_Work order_: Output, exactly and alone, the lines from the one containing "purple diamond: (1073, 1000)" through the last line of the material below, both ends included.

Top of Given data

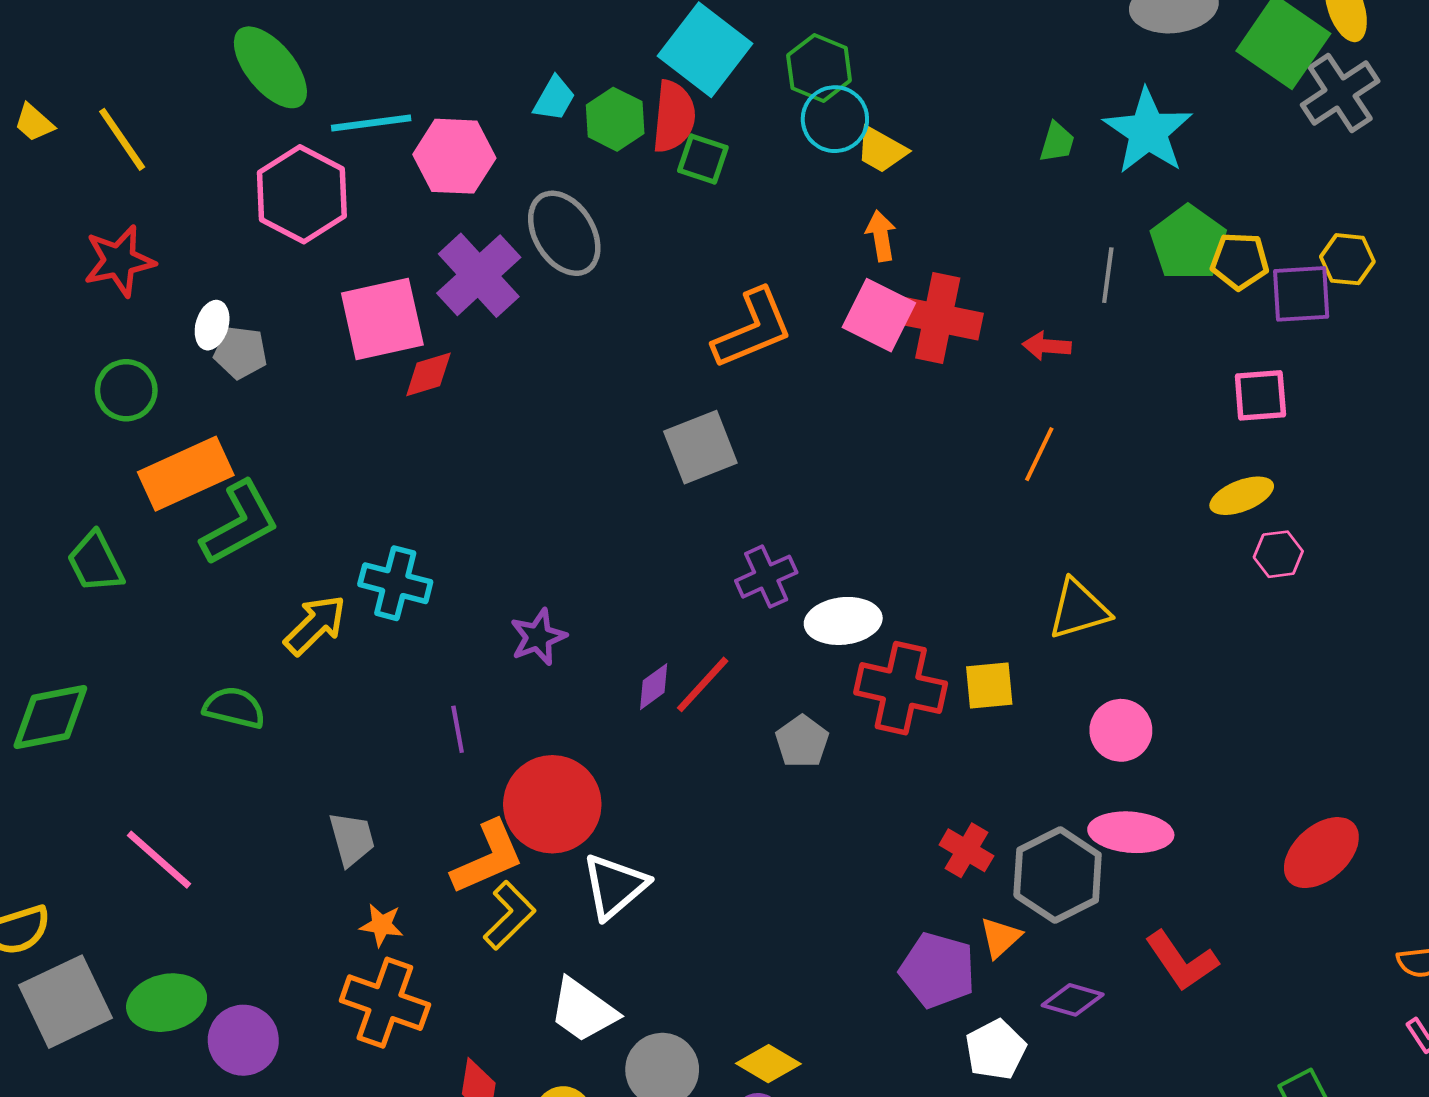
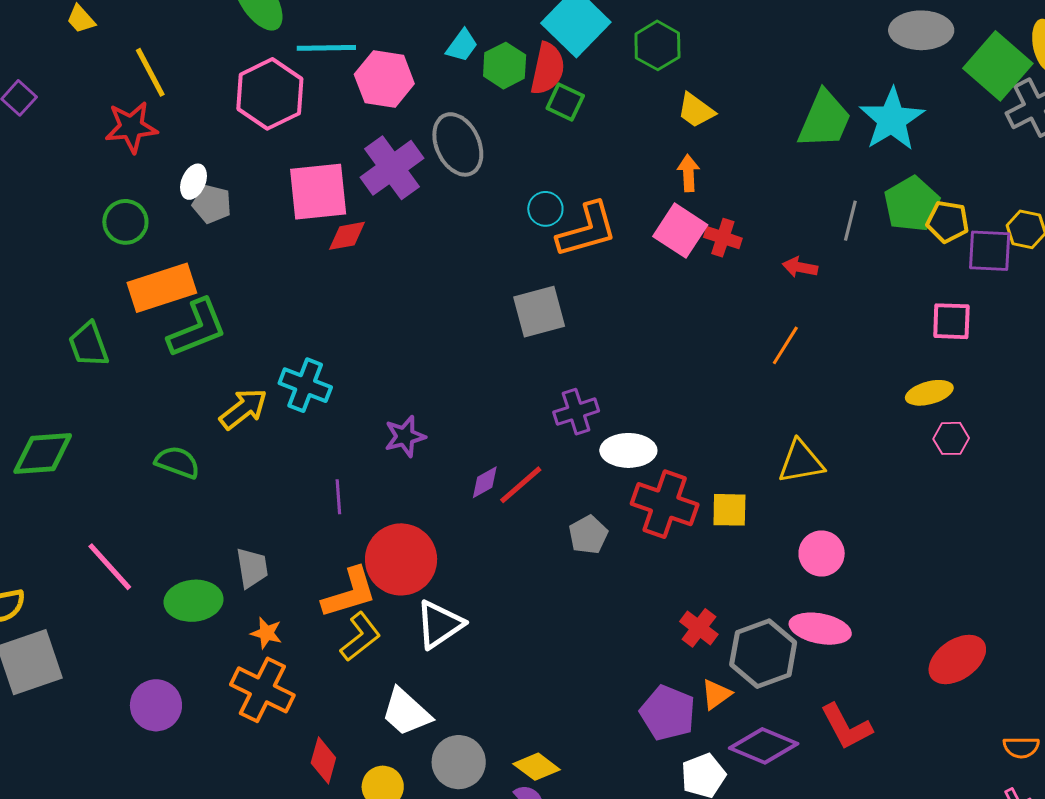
cyan circle: (835, 119) -> (545, 209), moved, size x0.7
yellow line: (122, 139) -> (150, 72), moved
green trapezoid: (1057, 142) -> (825, 120), size x2.0
red cross: (938, 318) -> (723, 238), size x0.6
purple diamond: (1073, 1000) -> (764, 746), size x1.5
green ellipse: (167, 1003) -> (194, 601), moved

Bottom of Given data

_Solution to the problem_:
purple diamond: (1073, 1000) -> (764, 746), size x1.5
green ellipse: (167, 1003) -> (194, 601), moved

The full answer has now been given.